> [Exercise]: What you return must be the full listing, word for word, with no images in it.

> [Extracted material]:
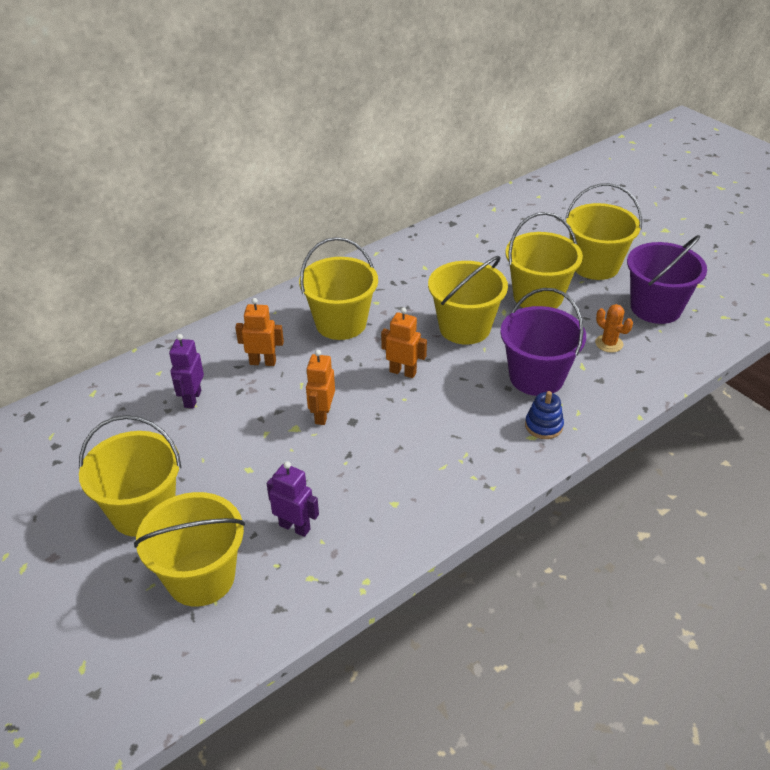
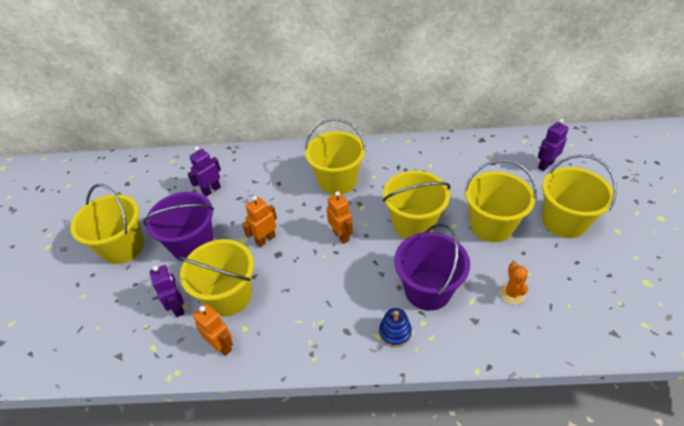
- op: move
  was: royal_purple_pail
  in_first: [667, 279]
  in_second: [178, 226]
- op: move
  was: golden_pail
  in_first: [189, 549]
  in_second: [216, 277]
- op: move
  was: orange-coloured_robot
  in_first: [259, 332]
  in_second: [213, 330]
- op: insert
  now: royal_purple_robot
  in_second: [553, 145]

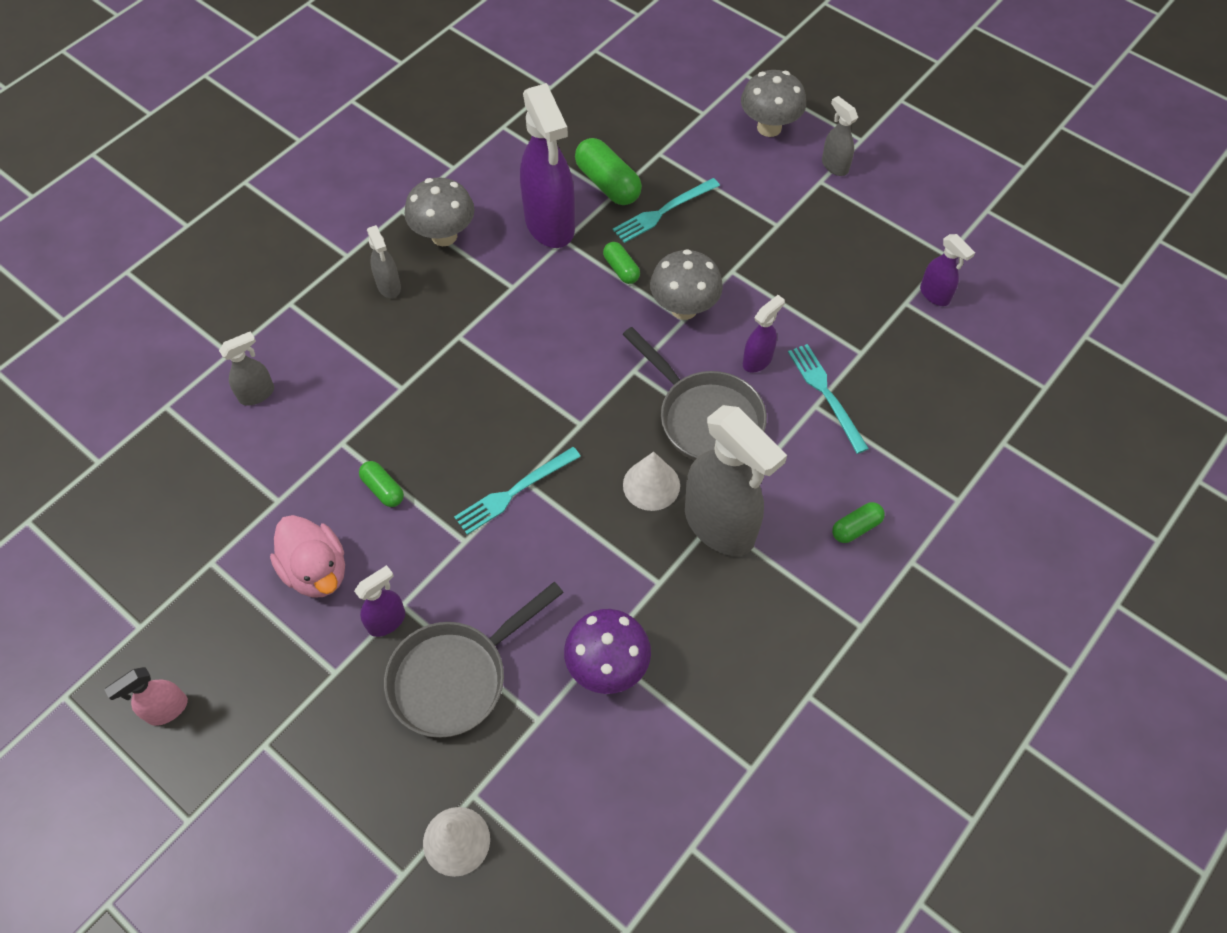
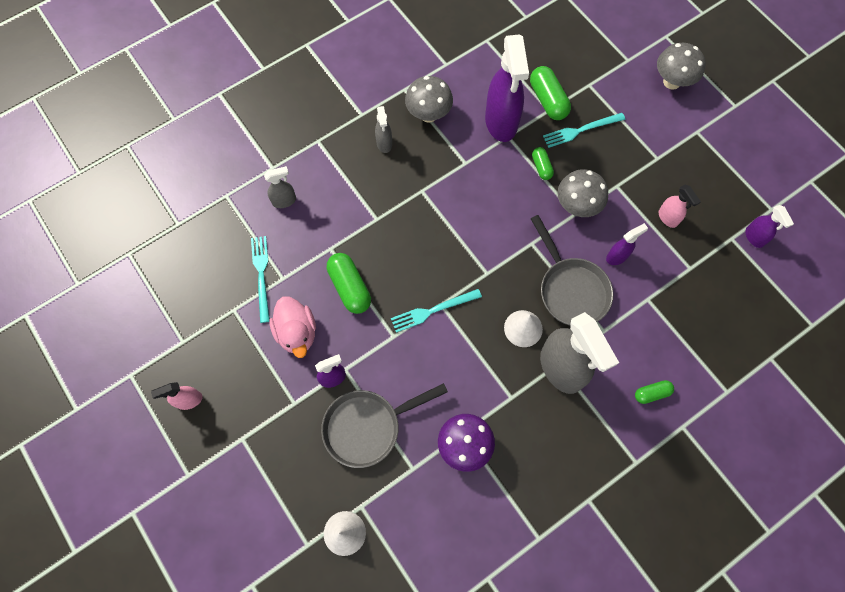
- op: move
  was: turquoise_fork
  in_first: [828, 399]
  in_second: [260, 279]
- op: resize
  was: leaf-green_pill_shape
  in_first: [381, 484]
  in_second: [349, 283]
  ratio: 1.75
- op: insert
  now: rose-pink_sprayer
  in_second: [680, 206]
- op: delete
  was: gray_sprayer
  in_first: [840, 136]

> [Response area]:
- op: move
  was: royal_purple_pail
  in_first: [667, 279]
  in_second: [178, 226]
- op: move
  was: golden_pail
  in_first: [189, 549]
  in_second: [216, 277]
- op: move
  was: orange-coloured_robot
  in_first: [259, 332]
  in_second: [213, 330]
- op: insert
  now: royal_purple_robot
  in_second: [553, 145]

- op: move
  was: turquoise_fork
  in_first: [828, 399]
  in_second: [260, 279]
- op: resize
  was: leaf-green_pill_shape
  in_first: [381, 484]
  in_second: [349, 283]
  ratio: 1.75
- op: insert
  now: rose-pink_sprayer
  in_second: [680, 206]
- op: delete
  was: gray_sprayer
  in_first: [840, 136]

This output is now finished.